§ What the task asks
Copy out the rows below with every "lemon" swapped for "orange" and nothing else changed. Leave out the pictures.
*** Recorded data
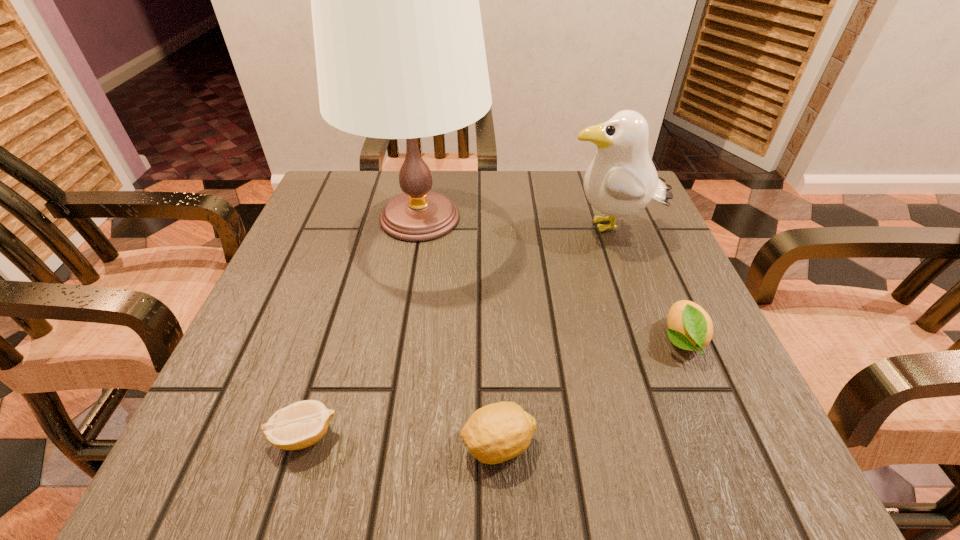
At what (x,y) coordinates should I click in order to perform the action: click on lamp. Please return your answer as a coordinate pair (x, y). Looking at the image, I should click on (399, 46).

Where is `the second tallest object`? This screenshot has height=540, width=960. the second tallest object is located at coordinates (621, 180).

Locate an element on the screen. The image size is (960, 540). the rightmost lemon is located at coordinates (690, 327).

The height and width of the screenshot is (540, 960). I want to click on the third farthest object, so click(690, 327).

Find the location of a particular element. This screenshot has height=540, width=960. the second lemon from left to right is located at coordinates (495, 433).

You are a GUI agent. You are given a task and a screenshot of the screen. Output one action in this format:
    pyautogui.click(x=<x>, y=<y>)
    Task: Click on the shortest lemon
    The height and width of the screenshot is (540, 960).
    Given the screenshot: What is the action you would take?
    pyautogui.click(x=301, y=424)

At what (x,y) coordinates should I click in order to perform the action: click on the leftmost lemon. Please return your answer as a coordinate pair (x, y). The width and height of the screenshot is (960, 540). Looking at the image, I should click on (301, 424).

At what (x,y) coordinates should I click in order to perform the action: click on vacant point located on the front of the tallest object. Please return your answer as a coordinate pair (x, y). Image resolution: width=960 pixels, height=540 pixels. Looking at the image, I should click on (380, 456).

Find the location of a particular element. This screenshot has width=960, height=540. free space located on the beak of the gull is located at coordinates (420, 228).

Where is `free space located 0.150m on the beak of the gull`? free space located 0.150m on the beak of the gull is located at coordinates (494, 228).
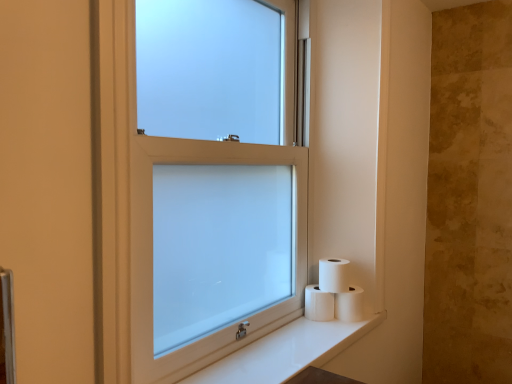
Question: Is white matte toilet paper at lower right, which is the second toilet paper in left-to-right order, to the right of white glossy counter top at lower right from the viewer's perspective?

Choices:
 (A) yes
 (B) no

Answer: (A)

Question: Does white matte toilet paper at lower right, which is the second toilet paper in left-to-right order, touch white glossy counter top at lower right?

Choices:
 (A) no
 (B) yes

Answer: (A)

Question: Is there a large distance between white matte toilet paper at lower right, which is the second toilet paper in left-to-right order, and white glossy counter top at lower right?

Choices:
 (A) yes
 (B) no

Answer: (B)

Question: Is white matte toilet paper at lower right, which ranks as the second toilet paper in right-to-left order, aimed at white glossy counter top at lower right?

Choices:
 (A) yes
 (B) no

Answer: (B)

Question: From the image's perspective, would you say white matte toilet paper at lower right, which ranks as the second toilet paper in right-to-left order, is shown under white glossy counter top at lower right?

Choices:
 (A) yes
 (B) no

Answer: (B)

Question: From the image's perspective, is white frosted glass window at center above or below white matte toilet paper at lower right, placed as the 3th toilet paper when sorted from left to right?

Choices:
 (A) above
 (B) below

Answer: (A)

Question: In terms of width, does white frosted glass window at center look wider or thinner when compared to white matte toilet paper at lower right, which ranks as the 1th toilet paper in right-to-left order?

Choices:
 (A) thin
 (B) wide

Answer: (A)

Question: In terms of height, does white frosted glass window at center look taller or shorter compared to white matte toilet paper at lower right, which ranks as the 1th toilet paper in right-to-left order?

Choices:
 (A) tall
 (B) short

Answer: (A)

Question: Is white frosted glass window at center situated inside white matte toilet paper at lower right, placed as the 3th toilet paper when sorted from left to right, or outside?

Choices:
 (A) inside
 (B) outside

Answer: (B)

Question: Considering their positions, is white matte toilet paper at lower right, which ranks as the second toilet paper in right-to-left order, located in front of or behind white matte toilet paper at lower right, which is the first toilet paper in left-to-right order?

Choices:
 (A) behind
 (B) front

Answer: (B)

Question: Looking at their shapes, would you say white matte toilet paper at lower right, which ranks as the second toilet paper in right-to-left order, is wider or thinner than white matte toilet paper at lower right, which appears as the 3th toilet paper when viewed from the right?

Choices:
 (A) wide
 (B) thin

Answer: (B)

Question: Considering the positions of point (322, 261) and point (314, 304), is point (322, 261) closer or farther from the camera than point (314, 304)?

Choices:
 (A) closer
 (B) farther

Answer: (B)

Question: Is white matte toilet paper at lower right, which is the second toilet paper in left-to-right order, to the left or to the right of white matte toilet paper at lower right, which appears as the 3th toilet paper when viewed from the right, in the image?

Choices:
 (A) right
 (B) left

Answer: (A)

Question: From a real-world perspective, relative to white frosted glass window at center, is white matte toilet paper at lower right, which ranks as the 1th toilet paper in right-to-left order, vertically above or below?

Choices:
 (A) above
 (B) below

Answer: (B)

Question: From the image's perspective, is white matte toilet paper at lower right, placed as the 3th toilet paper when sorted from left to right, above or below white frosted glass window at center?

Choices:
 (A) above
 (B) below

Answer: (B)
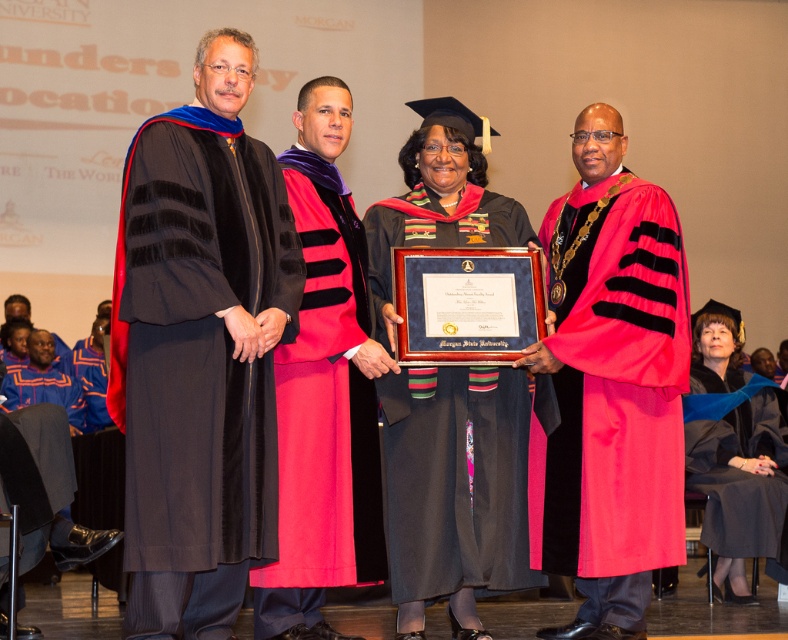
Question: Which point is closer to the camera taking this photo?

Choices:
 (A) (720, 461)
 (B) (456, 588)

Answer: (B)

Question: Which of the following is the closest to the observer?

Choices:
 (A) black velvet gown at center
 (B) red velvet gown at right
 (C) matte black graduation gown at center

Answer: (A)

Question: Can you confirm if black velvet gown at center is positioned to the right of matte black graduation gown at center?

Choices:
 (A) yes
 (B) no

Answer: (B)

Question: Where is red velvet gown at right located in relation to velvet red gown at center in the image?

Choices:
 (A) left
 (B) right

Answer: (B)

Question: Does red velvet gown at right appear over black matte graduation gown at center?

Choices:
 (A) no
 (B) yes

Answer: (A)

Question: Among these objects, which one is nearest to the camera?

Choices:
 (A) black velvet gown at center
 (B) black matte graduation gown at center
 (C) matte black graduation gown at center

Answer: (A)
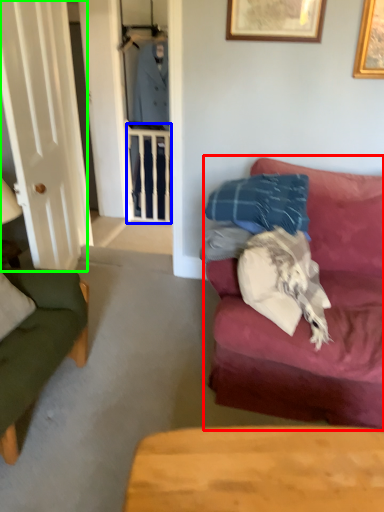
Question: Considering the real-world distances, which object is farthest from studio couch (highlighted by a red box)? balustrade (highlighted by a blue box) or glass door (highlighted by a green box)?

Choices:
 (A) balustrade
 (B) glass door

Answer: (A)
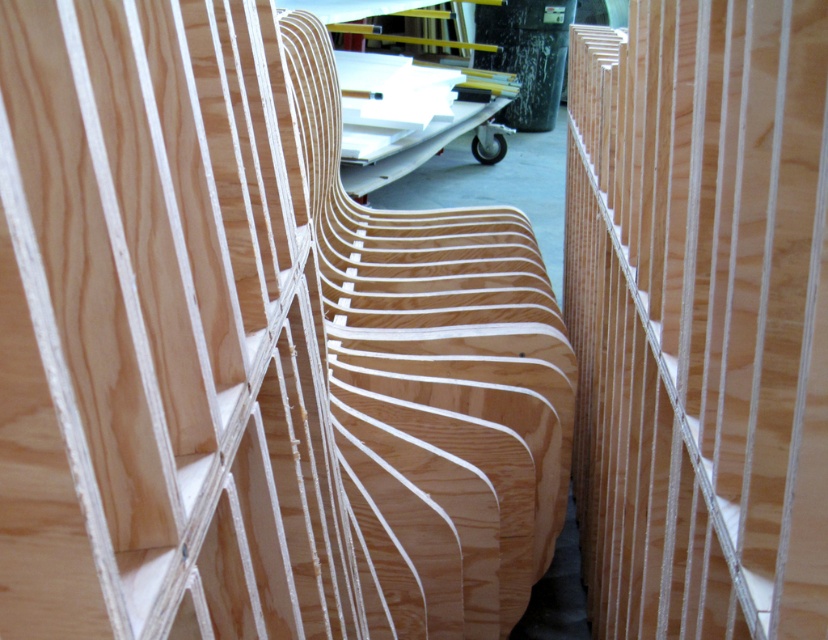
Question: Where is natural wood chair at center located in relation to natural wood plywood at center in the image?

Choices:
 (A) left
 (B) right

Answer: (A)

Question: Which point is farther to the camera?

Choices:
 (A) (694, 237)
 (B) (424, 424)

Answer: (B)

Question: Is natural wood chair at center above natural wood plywood at center?

Choices:
 (A) no
 (B) yes

Answer: (A)

Question: Which object is farther from the camera taking this photo?

Choices:
 (A) natural wood plywood at center
 (B) natural wood chair at center

Answer: (A)

Question: Can you confirm if natural wood chair at center is thinner than natural wood plywood at center?

Choices:
 (A) yes
 (B) no

Answer: (B)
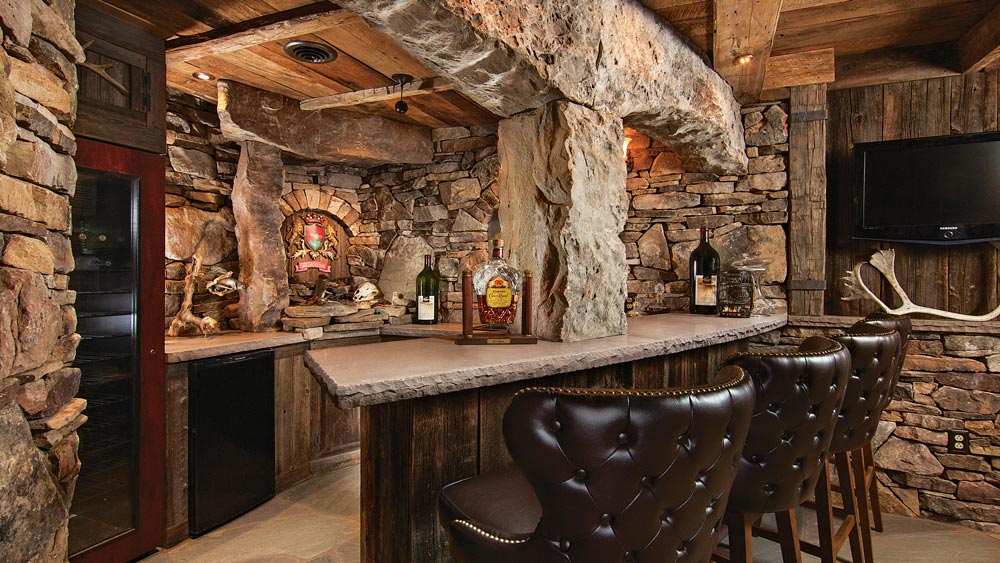
This screenshot has width=1000, height=563. Identify the location of bar. (455, 400).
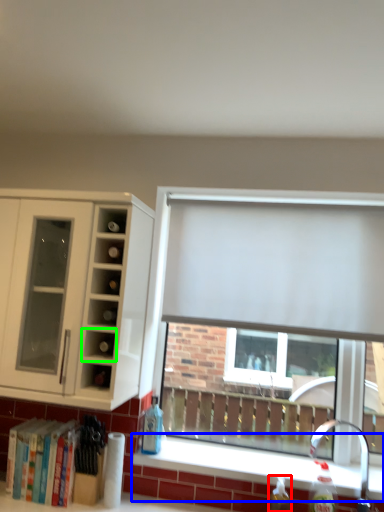
Question: Which object is the closest to the bottle (highlighted by a red box)? Choose among these: window sill (highlighted by a blue box) or cabinet (highlighted by a green box).

Choices:
 (A) window sill
 (B) cabinet

Answer: (A)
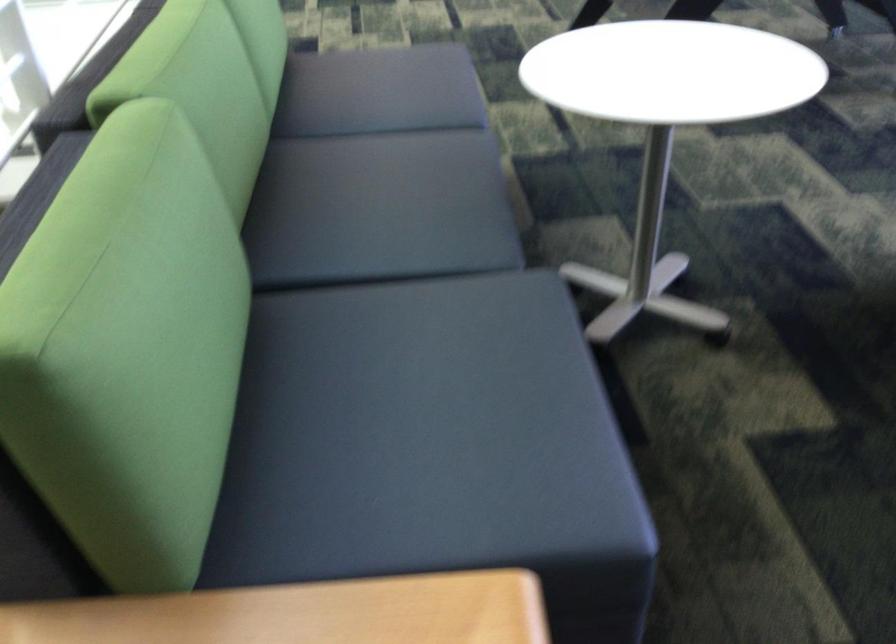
******
§ Worked solution
At what (x,y) coordinates should I click in order to perform the action: click on lamp. Please return your answer as a coordinate pair (x, y). Looking at the image, I should click on (399, 46).

Where is `the second tallest object`? This screenshot has height=540, width=960. the second tallest object is located at coordinates (621, 180).

Locate an element on the screen. The image size is (960, 540). the rightmost orange is located at coordinates (690, 327).

The height and width of the screenshot is (540, 960). I want to click on the third farthest object, so click(690, 327).

Find the location of a particular element. This screenshot has height=540, width=960. the second orange from left to right is located at coordinates (495, 433).

You are a GUI agent. You are given a task and a screenshot of the screen. Output one action in this format:
    pyautogui.click(x=<x>, y=<y>)
    Task: Click on the shortest orange
    The height and width of the screenshot is (540, 960).
    Given the screenshot: What is the action you would take?
    pyautogui.click(x=301, y=424)

At what (x,y) coordinates should I click in order to perform the action: click on the leftmost orange. Please return your answer as a coordinate pair (x, y). The width and height of the screenshot is (960, 540). Looking at the image, I should click on (301, 424).

At what (x,y) coordinates should I click in order to perform the action: click on vacant point located on the front of the tallest object. Please return your answer as a coordinate pair (x, y). Image resolution: width=960 pixels, height=540 pixels. Looking at the image, I should click on (380, 456).

Find the location of a particular element. This screenshot has width=960, height=540. free space located on the beak of the gull is located at coordinates (420, 228).

Where is `free space located 0.150m on the beak of the gull`? free space located 0.150m on the beak of the gull is located at coordinates (494, 228).
Question: Is white matte toilet paper at lower right, which is the second toilet paper in left-to-right order, to the right of white glossy counter top at lower right from the viewer's perspective?

Choices:
 (A) yes
 (B) no

Answer: (A)

Question: Does white matte toilet paper at lower right, which is the second toilet paper in left-to-right order, touch white glossy counter top at lower right?

Choices:
 (A) no
 (B) yes

Answer: (A)

Question: Is there a large distance between white matte toilet paper at lower right, which is the second toilet paper in left-to-right order, and white glossy counter top at lower right?

Choices:
 (A) yes
 (B) no

Answer: (B)

Question: Is white matte toilet paper at lower right, which ranks as the second toilet paper in right-to-left order, aimed at white glossy counter top at lower right?

Choices:
 (A) yes
 (B) no

Answer: (B)

Question: From the image's perspective, would you say white matte toilet paper at lower right, which ranks as the second toilet paper in right-to-left order, is shown under white glossy counter top at lower right?

Choices:
 (A) yes
 (B) no

Answer: (B)

Question: From the image's perspective, is white frosted glass window at center above or below white matte toilet paper at lower right, placed as the 3th toilet paper when sorted from left to right?

Choices:
 (A) above
 (B) below

Answer: (A)

Question: In terms of width, does white frosted glass window at center look wider or thinner when compared to white matte toilet paper at lower right, which ranks as the 1th toilet paper in right-to-left order?

Choices:
 (A) thin
 (B) wide

Answer: (A)

Question: In terms of height, does white frosted glass window at center look taller or shorter compared to white matte toilet paper at lower right, which ranks as the 1th toilet paper in right-to-left order?

Choices:
 (A) tall
 (B) short

Answer: (A)

Question: Is white frosted glass window at center situated inside white matte toilet paper at lower right, placed as the 3th toilet paper when sorted from left to right, or outside?

Choices:
 (A) inside
 (B) outside

Answer: (B)

Question: Considering their positions, is white matte toilet paper at lower right, which ranks as the second toilet paper in right-to-left order, located in front of or behind white matte toilet paper at lower right, which is the first toilet paper in left-to-right order?

Choices:
 (A) behind
 (B) front

Answer: (B)

Question: Looking at their shapes, would you say white matte toilet paper at lower right, which ranks as the second toilet paper in right-to-left order, is wider or thinner than white matte toilet paper at lower right, which appears as the 3th toilet paper when viewed from the right?

Choices:
 (A) wide
 (B) thin

Answer: (B)

Question: Considering the positions of point (322, 261) and point (314, 304), is point (322, 261) closer or farther from the camera than point (314, 304)?

Choices:
 (A) closer
 (B) farther

Answer: (B)

Question: Is white matte toilet paper at lower right, which is the second toilet paper in left-to-right order, to the left or to the right of white matte toilet paper at lower right, which appears as the 3th toilet paper when viewed from the right, in the image?

Choices:
 (A) right
 (B) left

Answer: (A)

Question: From a real-world perspective, relative to white frosted glass window at center, is white matte toilet paper at lower right, which ranks as the 1th toilet paper in right-to-left order, vertically above or below?

Choices:
 (A) above
 (B) below

Answer: (B)

Question: From the image's perspective, is white matte toilet paper at lower right, placed as the 3th toilet paper when sorted from left to right, above or below white frosted glass window at center?

Choices:
 (A) above
 (B) below

Answer: (B)
Question: Which point is closer to the camera taking this photo?

Choices:
 (A) (720, 461)
 (B) (456, 588)

Answer: (B)

Question: Which of the following is the closest to the observer?

Choices:
 (A) black velvet gown at center
 (B) red velvet gown at right
 (C) matte black graduation gown at center

Answer: (A)

Question: Can you confirm if black velvet gown at center is positioned to the right of matte black graduation gown at center?

Choices:
 (A) yes
 (B) no

Answer: (B)

Question: Where is red velvet gown at right located in relation to velvet red gown at center in the image?

Choices:
 (A) left
 (B) right

Answer: (B)

Question: Does red velvet gown at right appear over black matte graduation gown at center?

Choices:
 (A) no
 (B) yes

Answer: (A)

Question: Among these objects, which one is nearest to the camera?

Choices:
 (A) black velvet gown at center
 (B) black matte graduation gown at center
 (C) matte black graduation gown at center

Answer: (A)
Question: Considering the real-world distances, which object is farthest from studio couch (highlighted by a red box)? balustrade (highlighted by a blue box) or glass door (highlighted by a green box)?

Choices:
 (A) balustrade
 (B) glass door

Answer: (A)
Question: Where is natural wood chair at center located in relation to natural wood plywood at center in the image?

Choices:
 (A) left
 (B) right

Answer: (A)

Question: Which point is farther to the camera?

Choices:
 (A) (694, 237)
 (B) (424, 424)

Answer: (B)

Question: Is natural wood chair at center above natural wood plywood at center?

Choices:
 (A) no
 (B) yes

Answer: (A)

Question: Which object is farther from the camera taking this photo?

Choices:
 (A) natural wood plywood at center
 (B) natural wood chair at center

Answer: (A)

Question: Can you confirm if natural wood chair at center is thinner than natural wood plywood at center?

Choices:
 (A) yes
 (B) no

Answer: (B)
This screenshot has width=1000, height=563. Identify the location of bar. (455, 400).
Question: Which object is the closest to the bottle (highlighted by a red box)? Choose among these: window sill (highlighted by a blue box) or cabinet (highlighted by a green box).

Choices:
 (A) window sill
 (B) cabinet

Answer: (A)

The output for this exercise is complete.